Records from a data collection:
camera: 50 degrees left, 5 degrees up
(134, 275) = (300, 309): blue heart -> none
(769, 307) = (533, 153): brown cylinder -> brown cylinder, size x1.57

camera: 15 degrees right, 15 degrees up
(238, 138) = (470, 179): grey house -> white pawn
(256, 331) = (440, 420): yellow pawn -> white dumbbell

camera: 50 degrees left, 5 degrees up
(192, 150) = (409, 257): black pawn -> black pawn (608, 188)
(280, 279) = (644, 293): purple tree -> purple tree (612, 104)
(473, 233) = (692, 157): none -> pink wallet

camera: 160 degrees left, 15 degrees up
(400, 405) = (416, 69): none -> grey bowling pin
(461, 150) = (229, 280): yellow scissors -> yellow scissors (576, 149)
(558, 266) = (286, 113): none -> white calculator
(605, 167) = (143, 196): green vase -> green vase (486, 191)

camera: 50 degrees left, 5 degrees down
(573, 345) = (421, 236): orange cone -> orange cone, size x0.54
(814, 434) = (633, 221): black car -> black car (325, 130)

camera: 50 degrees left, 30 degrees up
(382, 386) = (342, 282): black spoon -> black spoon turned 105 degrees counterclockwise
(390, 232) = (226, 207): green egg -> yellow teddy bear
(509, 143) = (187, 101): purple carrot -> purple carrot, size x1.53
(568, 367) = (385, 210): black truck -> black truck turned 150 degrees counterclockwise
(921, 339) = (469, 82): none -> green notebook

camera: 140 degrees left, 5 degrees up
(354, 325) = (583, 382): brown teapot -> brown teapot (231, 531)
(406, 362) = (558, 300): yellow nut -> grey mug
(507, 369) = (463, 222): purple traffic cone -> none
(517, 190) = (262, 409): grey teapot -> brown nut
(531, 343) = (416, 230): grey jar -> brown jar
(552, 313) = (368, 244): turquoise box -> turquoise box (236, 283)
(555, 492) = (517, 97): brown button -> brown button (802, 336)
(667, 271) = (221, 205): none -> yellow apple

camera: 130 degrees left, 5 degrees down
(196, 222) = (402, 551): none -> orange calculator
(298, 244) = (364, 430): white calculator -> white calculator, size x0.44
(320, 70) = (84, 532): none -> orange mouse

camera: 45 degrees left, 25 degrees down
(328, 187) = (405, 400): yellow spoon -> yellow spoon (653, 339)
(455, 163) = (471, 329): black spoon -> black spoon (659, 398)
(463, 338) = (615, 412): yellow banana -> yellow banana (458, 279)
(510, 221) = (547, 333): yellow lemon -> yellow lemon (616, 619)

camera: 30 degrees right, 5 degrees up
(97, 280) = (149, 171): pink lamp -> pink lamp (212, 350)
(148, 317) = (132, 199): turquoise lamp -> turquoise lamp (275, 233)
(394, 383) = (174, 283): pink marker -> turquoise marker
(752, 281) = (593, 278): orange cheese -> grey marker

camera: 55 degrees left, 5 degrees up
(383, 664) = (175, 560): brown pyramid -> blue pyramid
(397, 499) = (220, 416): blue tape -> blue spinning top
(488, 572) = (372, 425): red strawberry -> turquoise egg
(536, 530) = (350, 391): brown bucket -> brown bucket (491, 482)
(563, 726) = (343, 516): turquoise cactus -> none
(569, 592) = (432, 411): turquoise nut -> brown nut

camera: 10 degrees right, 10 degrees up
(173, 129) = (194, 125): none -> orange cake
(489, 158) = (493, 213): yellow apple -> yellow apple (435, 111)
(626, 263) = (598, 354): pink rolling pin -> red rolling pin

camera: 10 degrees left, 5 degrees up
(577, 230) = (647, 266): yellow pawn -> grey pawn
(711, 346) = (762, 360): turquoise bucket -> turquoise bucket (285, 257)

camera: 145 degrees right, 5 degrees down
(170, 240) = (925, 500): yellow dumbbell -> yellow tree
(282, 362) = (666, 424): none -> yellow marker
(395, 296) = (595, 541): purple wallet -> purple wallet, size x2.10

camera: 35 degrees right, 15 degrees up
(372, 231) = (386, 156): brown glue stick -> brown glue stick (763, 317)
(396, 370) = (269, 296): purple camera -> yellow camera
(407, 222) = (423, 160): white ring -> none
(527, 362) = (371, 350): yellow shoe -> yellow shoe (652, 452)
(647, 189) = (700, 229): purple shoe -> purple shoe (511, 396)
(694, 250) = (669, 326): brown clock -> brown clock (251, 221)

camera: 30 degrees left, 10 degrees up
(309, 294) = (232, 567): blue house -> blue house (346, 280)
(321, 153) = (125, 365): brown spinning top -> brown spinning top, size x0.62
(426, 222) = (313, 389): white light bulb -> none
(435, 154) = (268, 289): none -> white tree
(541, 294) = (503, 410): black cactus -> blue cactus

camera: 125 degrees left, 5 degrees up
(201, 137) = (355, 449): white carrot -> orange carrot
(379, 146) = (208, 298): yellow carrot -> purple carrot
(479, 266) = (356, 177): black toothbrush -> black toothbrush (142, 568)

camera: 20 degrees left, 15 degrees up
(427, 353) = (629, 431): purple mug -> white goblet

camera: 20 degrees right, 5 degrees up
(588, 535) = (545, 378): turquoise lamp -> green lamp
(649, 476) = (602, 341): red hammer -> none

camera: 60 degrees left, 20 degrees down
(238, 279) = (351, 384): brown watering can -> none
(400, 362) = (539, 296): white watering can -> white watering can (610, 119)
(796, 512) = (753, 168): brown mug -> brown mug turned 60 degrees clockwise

The problem: Go through the data and show every line where "down" occurs.

Result of this exercise:
camera: 50 degrees left, 5 degrees down
camera: 130 degrees left, 5 degrees down
camera: 45 degrees left, 25 degrees down
camera: 145 degrees right, 5 degrees down
camera: 60 degrees left, 20 degrees down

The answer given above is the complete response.